● TASK DIRECTIONS
Each line of the listing where the string "left" appears is to be identified and copied.

● PROVIDED RECORDS

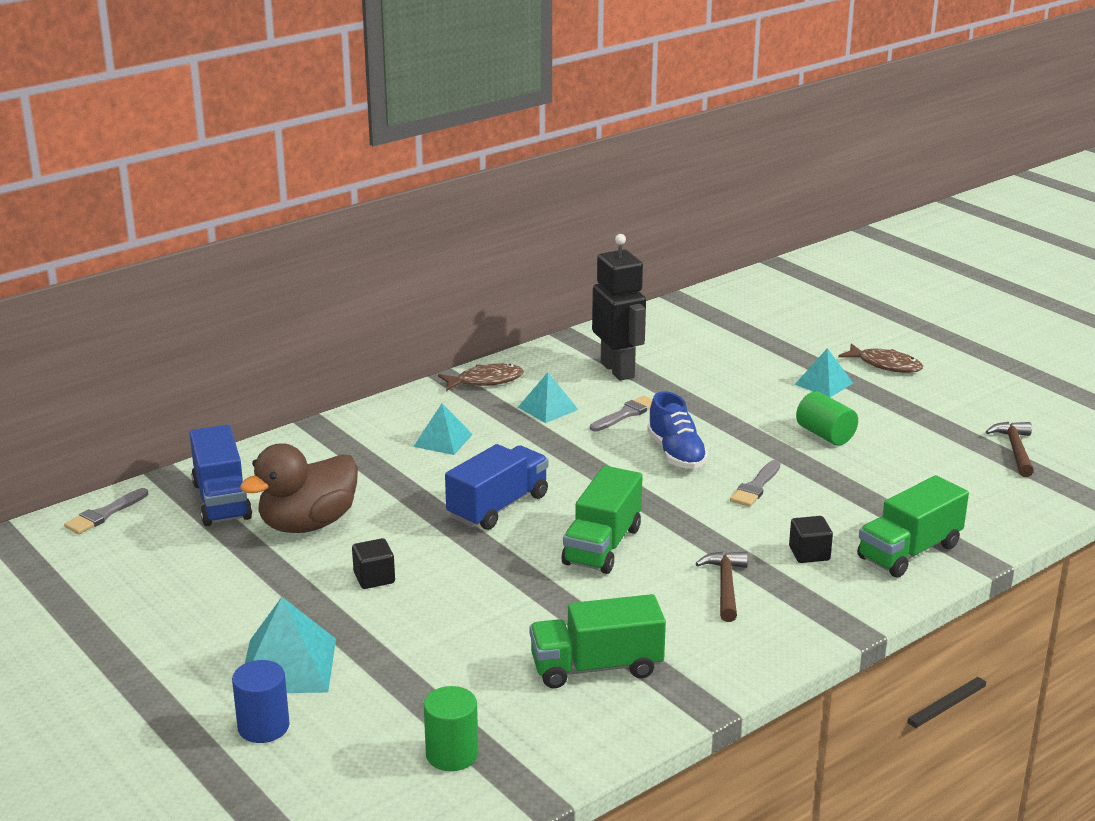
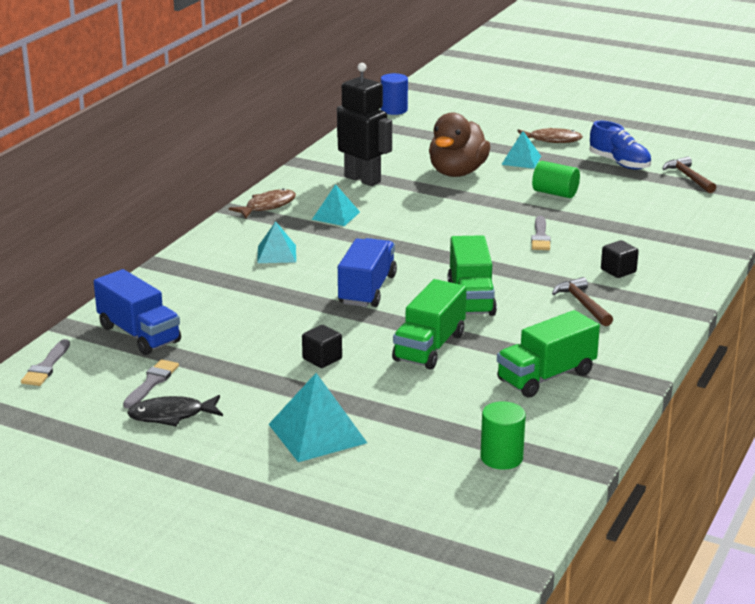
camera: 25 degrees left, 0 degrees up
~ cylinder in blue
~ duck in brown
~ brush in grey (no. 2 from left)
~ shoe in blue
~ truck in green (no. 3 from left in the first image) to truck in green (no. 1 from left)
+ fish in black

● WRITTEN RESPONSE
camera: 25 degrees left, 0 degrees up
~ brush in grey (no. 2 from left)
~ truck in green (no. 3 from left in the first image) to truck in green (no. 1 from left)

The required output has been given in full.